**THE TASK**:
The required answer is every line of the data containing the word "TEMP".
RECORDS SUPPLIED: Begin
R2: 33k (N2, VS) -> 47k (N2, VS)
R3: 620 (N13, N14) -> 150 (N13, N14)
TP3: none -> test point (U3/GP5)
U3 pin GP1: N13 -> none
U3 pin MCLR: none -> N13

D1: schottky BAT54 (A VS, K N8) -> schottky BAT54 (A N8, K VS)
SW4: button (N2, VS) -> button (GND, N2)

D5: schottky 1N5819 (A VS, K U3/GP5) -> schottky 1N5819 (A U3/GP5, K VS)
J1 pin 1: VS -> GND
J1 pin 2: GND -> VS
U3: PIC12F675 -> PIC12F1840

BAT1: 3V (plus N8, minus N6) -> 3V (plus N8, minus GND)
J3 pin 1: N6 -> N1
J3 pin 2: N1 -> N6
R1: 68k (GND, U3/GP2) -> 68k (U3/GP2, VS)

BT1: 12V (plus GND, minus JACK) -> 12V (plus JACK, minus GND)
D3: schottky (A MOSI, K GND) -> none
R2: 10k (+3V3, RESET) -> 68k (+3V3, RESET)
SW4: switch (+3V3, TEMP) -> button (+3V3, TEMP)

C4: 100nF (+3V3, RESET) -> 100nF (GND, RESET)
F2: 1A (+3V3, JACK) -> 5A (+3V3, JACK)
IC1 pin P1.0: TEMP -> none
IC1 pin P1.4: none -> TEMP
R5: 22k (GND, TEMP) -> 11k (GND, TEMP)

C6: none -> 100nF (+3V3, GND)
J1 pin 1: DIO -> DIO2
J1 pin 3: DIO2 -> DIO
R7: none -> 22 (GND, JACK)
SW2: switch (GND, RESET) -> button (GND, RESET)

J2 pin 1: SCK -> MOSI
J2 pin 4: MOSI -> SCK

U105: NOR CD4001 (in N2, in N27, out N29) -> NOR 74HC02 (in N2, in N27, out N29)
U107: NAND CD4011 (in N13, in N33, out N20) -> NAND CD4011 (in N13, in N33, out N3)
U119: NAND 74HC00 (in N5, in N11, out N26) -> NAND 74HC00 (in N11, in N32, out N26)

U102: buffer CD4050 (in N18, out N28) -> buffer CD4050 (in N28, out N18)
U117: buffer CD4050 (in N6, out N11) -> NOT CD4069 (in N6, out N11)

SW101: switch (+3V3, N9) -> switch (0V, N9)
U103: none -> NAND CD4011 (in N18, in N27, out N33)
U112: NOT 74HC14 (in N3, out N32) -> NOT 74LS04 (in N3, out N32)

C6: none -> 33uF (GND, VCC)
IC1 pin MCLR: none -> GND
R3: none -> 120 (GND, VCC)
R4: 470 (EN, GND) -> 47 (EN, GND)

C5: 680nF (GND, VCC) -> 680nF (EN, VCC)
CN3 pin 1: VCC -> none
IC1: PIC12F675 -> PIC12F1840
RECORDS SUPPLIED: End
**REPLY TO THE TASK**:
SW4: switch (+3V3, TEMP) -> button (+3V3, TEMP)
IC1 pin P1.0: TEMP -> none
IC1 pin P1.4: none -> TEMP
R5: 22k (GND, TEMP) -> 11k (GND, TEMP)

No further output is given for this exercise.